- EXERCISE GOAL:
Using the listing below, set down exactly the lines starting at the line that contains "R5: 220 (EN, LED_A) -> 680 (EN, LED_A)" and ending at the line that contains "R117: 100 (VCC, VLOAD3) -> none", both included, and no others.

::::

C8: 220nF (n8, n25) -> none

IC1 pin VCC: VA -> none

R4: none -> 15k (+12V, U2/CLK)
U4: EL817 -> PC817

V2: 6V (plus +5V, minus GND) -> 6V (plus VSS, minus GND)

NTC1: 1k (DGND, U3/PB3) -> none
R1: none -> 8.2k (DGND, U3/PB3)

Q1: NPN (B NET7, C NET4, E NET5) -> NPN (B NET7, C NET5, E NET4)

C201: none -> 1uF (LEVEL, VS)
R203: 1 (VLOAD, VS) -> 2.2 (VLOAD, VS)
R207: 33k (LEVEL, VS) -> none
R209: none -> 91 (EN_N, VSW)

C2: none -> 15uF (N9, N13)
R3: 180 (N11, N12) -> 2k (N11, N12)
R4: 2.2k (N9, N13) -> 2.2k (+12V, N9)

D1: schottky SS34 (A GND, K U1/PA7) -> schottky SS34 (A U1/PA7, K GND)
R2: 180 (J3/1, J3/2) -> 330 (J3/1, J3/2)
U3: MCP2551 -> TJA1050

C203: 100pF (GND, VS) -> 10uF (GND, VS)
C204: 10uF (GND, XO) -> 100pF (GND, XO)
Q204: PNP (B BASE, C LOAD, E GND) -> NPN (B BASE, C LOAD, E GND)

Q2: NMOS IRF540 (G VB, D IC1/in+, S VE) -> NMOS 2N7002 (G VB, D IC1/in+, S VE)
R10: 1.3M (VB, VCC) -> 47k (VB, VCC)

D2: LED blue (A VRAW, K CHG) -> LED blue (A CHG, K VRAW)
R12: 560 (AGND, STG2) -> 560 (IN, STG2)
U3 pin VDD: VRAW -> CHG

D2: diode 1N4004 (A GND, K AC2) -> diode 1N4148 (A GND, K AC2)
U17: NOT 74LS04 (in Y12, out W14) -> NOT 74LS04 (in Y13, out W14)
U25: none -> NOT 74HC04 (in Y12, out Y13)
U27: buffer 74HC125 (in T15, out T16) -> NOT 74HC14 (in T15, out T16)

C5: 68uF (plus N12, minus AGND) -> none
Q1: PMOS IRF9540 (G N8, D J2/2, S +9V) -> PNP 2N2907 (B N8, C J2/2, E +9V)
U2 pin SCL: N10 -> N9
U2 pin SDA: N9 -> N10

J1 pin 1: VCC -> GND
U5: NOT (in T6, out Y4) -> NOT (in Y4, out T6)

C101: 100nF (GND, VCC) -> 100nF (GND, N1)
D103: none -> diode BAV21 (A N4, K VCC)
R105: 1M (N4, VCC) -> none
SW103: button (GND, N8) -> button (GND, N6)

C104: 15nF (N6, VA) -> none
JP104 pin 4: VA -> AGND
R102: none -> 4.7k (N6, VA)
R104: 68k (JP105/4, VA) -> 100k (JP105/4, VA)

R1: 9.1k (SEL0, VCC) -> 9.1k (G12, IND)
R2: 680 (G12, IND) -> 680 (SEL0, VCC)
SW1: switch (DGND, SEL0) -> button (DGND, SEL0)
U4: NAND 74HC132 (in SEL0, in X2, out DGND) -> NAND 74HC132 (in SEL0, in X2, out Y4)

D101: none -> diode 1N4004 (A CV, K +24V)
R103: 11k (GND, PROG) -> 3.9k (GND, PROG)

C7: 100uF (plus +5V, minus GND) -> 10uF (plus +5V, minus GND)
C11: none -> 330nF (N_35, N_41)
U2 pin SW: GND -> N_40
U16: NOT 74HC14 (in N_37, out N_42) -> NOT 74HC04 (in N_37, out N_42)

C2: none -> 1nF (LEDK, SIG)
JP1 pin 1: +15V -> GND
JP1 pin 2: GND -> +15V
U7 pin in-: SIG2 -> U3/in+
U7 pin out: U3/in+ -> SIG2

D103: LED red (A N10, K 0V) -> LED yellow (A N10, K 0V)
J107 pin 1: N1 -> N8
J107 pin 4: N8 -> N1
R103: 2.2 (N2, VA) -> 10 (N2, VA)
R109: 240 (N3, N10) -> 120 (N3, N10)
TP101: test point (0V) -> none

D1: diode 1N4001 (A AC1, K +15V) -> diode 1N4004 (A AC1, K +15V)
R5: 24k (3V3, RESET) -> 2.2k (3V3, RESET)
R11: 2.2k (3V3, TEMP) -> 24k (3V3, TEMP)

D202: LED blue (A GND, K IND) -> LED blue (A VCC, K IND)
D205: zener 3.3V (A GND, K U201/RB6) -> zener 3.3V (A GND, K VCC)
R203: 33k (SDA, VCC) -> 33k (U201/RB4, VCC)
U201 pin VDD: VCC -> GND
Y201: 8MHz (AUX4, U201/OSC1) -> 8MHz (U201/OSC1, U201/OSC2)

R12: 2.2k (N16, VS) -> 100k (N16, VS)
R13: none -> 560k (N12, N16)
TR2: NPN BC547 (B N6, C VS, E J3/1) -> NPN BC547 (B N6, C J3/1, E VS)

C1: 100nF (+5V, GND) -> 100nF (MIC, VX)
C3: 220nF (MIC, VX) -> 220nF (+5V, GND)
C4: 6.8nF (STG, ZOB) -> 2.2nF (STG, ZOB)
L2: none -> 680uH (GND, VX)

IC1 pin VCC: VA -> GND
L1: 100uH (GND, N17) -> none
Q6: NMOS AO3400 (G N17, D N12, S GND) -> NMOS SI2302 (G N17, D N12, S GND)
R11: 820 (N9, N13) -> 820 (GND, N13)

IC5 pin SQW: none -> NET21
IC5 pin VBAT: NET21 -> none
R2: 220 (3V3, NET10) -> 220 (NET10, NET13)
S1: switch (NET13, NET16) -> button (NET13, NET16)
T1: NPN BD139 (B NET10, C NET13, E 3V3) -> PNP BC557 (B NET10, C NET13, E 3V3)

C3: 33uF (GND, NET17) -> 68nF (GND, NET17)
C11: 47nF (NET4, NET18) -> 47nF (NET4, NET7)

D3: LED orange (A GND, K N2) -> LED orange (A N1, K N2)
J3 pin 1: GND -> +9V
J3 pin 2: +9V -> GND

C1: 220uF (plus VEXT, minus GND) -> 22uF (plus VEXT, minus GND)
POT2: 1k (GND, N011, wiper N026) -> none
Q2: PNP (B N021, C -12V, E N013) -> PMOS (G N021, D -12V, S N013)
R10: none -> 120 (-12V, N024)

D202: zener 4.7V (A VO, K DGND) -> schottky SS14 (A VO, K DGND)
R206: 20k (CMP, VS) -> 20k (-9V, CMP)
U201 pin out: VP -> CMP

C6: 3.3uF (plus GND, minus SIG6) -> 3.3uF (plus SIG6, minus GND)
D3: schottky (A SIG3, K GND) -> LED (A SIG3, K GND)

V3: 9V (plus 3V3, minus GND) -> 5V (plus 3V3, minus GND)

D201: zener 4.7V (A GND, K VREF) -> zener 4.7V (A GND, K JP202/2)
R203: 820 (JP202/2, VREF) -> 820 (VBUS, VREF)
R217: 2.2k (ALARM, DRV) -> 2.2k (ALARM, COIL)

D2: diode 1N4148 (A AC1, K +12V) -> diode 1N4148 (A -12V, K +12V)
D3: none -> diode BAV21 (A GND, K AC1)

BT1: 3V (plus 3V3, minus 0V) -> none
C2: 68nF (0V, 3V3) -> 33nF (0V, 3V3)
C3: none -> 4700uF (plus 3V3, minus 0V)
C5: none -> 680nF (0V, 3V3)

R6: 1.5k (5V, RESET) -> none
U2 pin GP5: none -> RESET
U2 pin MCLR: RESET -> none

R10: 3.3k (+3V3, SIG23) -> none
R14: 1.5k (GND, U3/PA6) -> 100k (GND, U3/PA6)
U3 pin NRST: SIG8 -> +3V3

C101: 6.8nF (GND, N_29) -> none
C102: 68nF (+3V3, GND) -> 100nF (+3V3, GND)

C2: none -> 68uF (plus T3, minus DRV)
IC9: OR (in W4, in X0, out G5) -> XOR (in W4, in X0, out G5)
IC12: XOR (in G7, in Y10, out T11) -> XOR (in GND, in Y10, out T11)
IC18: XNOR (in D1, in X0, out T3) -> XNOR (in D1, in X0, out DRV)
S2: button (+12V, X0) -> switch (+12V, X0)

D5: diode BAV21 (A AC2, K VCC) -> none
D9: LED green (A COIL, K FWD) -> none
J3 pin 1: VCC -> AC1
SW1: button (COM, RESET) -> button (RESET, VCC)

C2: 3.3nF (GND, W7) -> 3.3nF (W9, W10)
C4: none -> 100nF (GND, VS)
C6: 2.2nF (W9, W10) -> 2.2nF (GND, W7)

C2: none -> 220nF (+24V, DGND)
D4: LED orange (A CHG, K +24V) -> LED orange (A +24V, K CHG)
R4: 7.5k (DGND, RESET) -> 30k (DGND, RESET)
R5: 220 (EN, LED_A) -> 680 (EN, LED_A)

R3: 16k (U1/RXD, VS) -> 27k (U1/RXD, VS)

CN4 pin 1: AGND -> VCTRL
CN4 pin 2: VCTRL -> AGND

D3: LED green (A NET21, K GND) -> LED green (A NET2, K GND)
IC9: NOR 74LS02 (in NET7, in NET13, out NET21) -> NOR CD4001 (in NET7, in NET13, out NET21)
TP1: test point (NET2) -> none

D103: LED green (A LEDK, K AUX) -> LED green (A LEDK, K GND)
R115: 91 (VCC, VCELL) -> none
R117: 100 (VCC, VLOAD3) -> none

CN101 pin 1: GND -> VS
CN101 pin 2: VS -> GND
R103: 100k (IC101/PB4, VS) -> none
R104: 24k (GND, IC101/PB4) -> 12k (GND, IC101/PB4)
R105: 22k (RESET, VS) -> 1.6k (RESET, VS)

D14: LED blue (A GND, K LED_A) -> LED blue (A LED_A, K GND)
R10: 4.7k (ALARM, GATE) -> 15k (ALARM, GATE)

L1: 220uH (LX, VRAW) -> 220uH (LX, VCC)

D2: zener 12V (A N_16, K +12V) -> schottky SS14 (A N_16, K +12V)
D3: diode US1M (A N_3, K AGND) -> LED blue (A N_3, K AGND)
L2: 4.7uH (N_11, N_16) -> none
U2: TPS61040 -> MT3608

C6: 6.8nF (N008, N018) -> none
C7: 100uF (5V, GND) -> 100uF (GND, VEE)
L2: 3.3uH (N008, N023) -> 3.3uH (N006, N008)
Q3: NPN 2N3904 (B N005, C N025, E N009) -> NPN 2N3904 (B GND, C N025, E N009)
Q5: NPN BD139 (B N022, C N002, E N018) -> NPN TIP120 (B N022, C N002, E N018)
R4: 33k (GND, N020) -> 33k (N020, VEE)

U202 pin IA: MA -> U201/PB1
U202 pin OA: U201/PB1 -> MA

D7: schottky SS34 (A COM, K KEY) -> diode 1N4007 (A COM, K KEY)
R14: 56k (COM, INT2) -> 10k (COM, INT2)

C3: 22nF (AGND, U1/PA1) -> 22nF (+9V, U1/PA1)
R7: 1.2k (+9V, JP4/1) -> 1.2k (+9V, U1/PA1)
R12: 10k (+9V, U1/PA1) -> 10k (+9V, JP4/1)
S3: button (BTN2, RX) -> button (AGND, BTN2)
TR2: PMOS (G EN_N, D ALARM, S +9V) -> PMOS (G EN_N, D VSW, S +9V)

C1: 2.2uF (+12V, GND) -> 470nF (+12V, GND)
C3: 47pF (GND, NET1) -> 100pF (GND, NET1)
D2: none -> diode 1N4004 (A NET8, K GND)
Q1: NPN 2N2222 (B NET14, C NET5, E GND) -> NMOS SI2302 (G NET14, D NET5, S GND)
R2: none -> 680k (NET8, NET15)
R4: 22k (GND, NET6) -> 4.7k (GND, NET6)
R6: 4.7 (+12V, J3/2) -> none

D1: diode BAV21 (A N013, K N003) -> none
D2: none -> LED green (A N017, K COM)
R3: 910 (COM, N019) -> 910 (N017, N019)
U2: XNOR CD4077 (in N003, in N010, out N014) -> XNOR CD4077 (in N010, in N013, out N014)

::::

- ANSWER TO THIS EXERCISE:
R5: 220 (EN, LED_A) -> 680 (EN, LED_A)

R3: 16k (U1/RXD, VS) -> 27k (U1/RXD, VS)

CN4 pin 1: AGND -> VCTRL
CN4 pin 2: VCTRL -> AGND

D3: LED green (A NET21, K GND) -> LED green (A NET2, K GND)
IC9: NOR 74LS02 (in NET7, in NET13, out NET21) -> NOR CD4001 (in NET7, in NET13, out NET21)
TP1: test point (NET2) -> none

D103: LED green (A LEDK, K AUX) -> LED green (A LEDK, K GND)
R115: 91 (VCC, VCELL) -> none
R117: 100 (VCC, VLOAD3) -> none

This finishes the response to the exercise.